» **Task to complete**: A single number is the answer: how many lines of the data hold "DGND"?

» **Supplied material**:
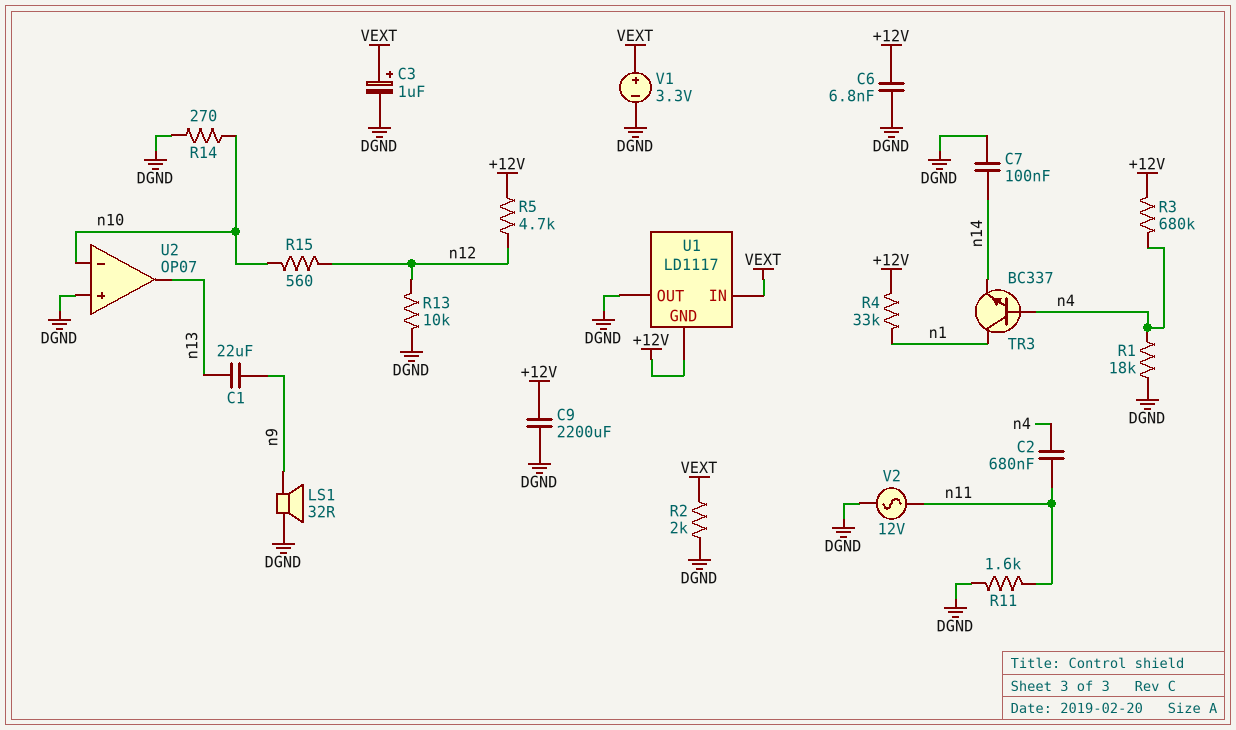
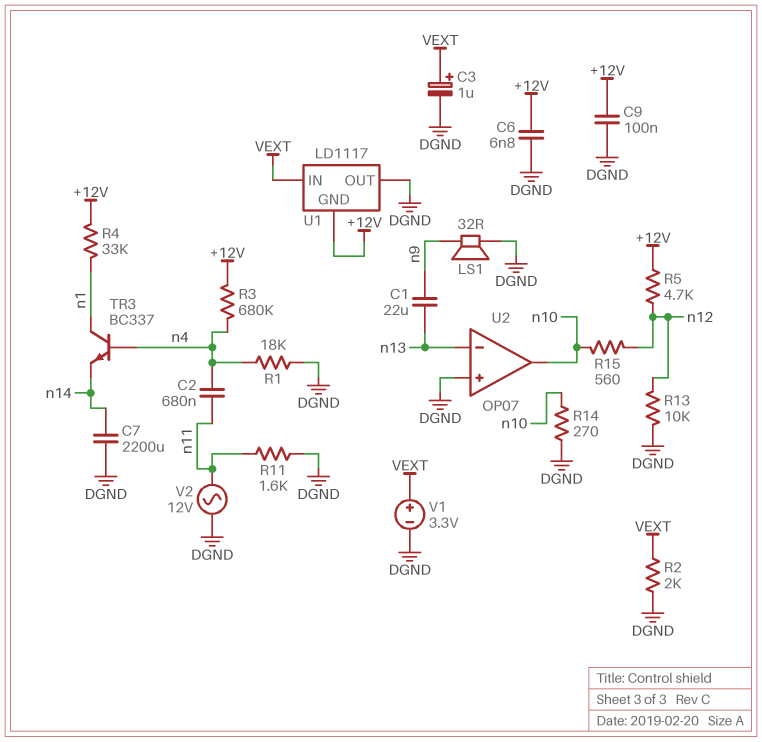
C7: 100nF (DGND, n14) -> 2200uF (DGND, n14)
C9: 2200uF (+12V, DGND) -> 100nF (+12V, DGND)
U2 pin in-: n10 -> n13
U2 pin out: n13 -> n10

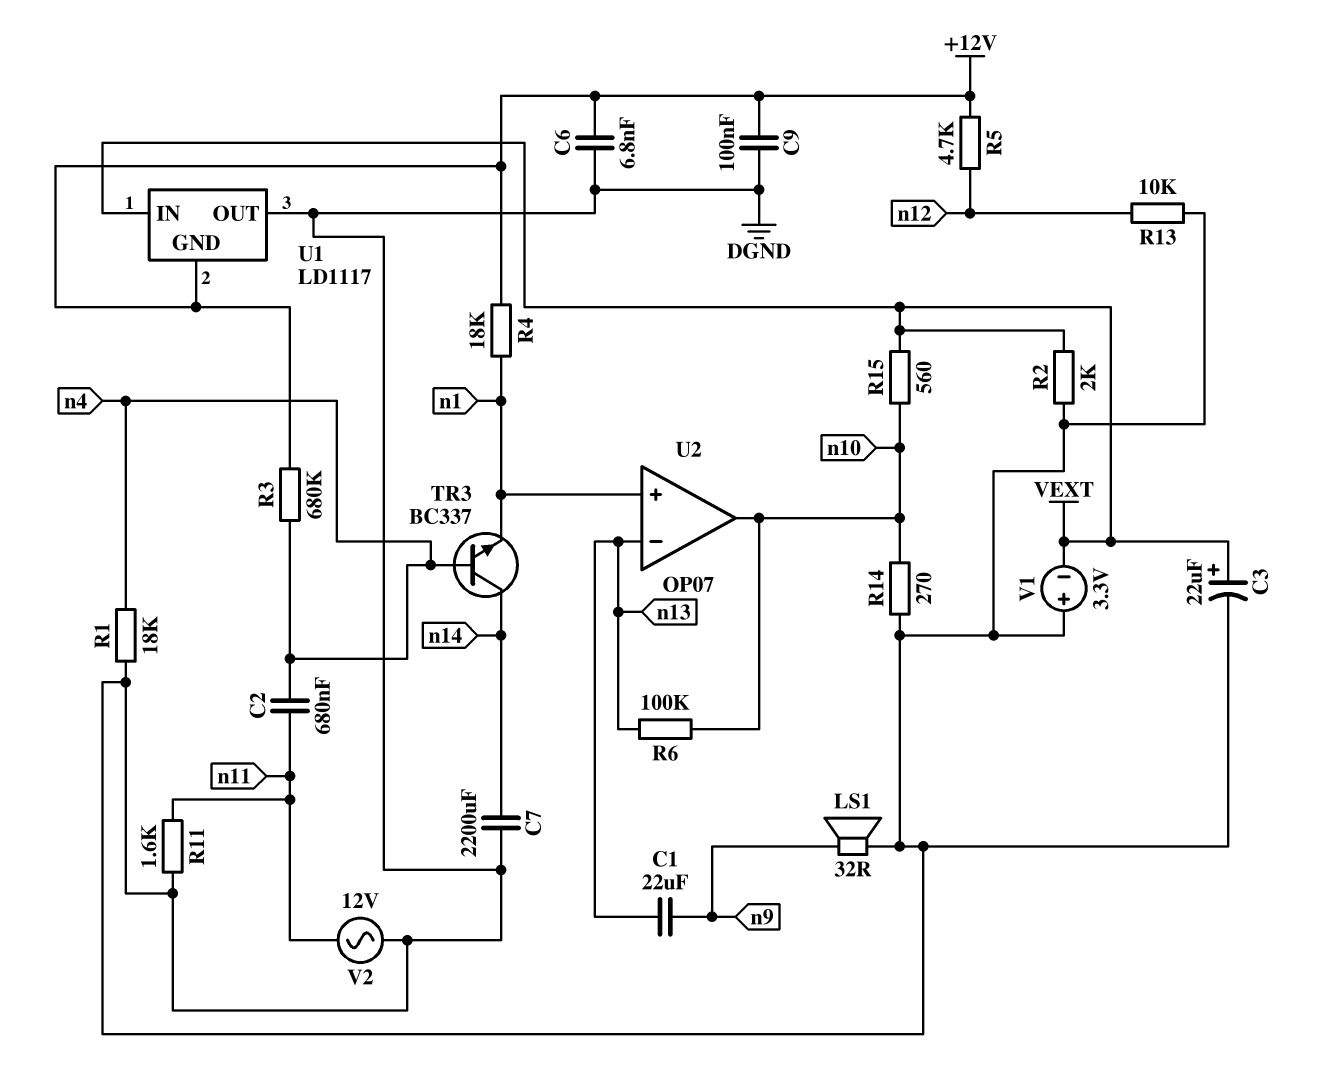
C3: 1uF (plus VEXT, minus DGND) -> 22uF (plus VEXT, minus DGND)
R4: 33k (+12V, n1) -> 18k (+12V, n1)
R6: none -> 100k (n10, n13)
R15: 560 (n10, n12) -> 560 (VEXT, n10)
TR3: NPN BC337 (B n4, C n1, E n14) -> NPN BC337 (B n4, C n14, E n1)
U2 pin in+: DGND -> n1
V1: 3.3V (plus VEXT, minus DGND) -> 3.3V (plus DGND, minus VEXT)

» **Response**: 5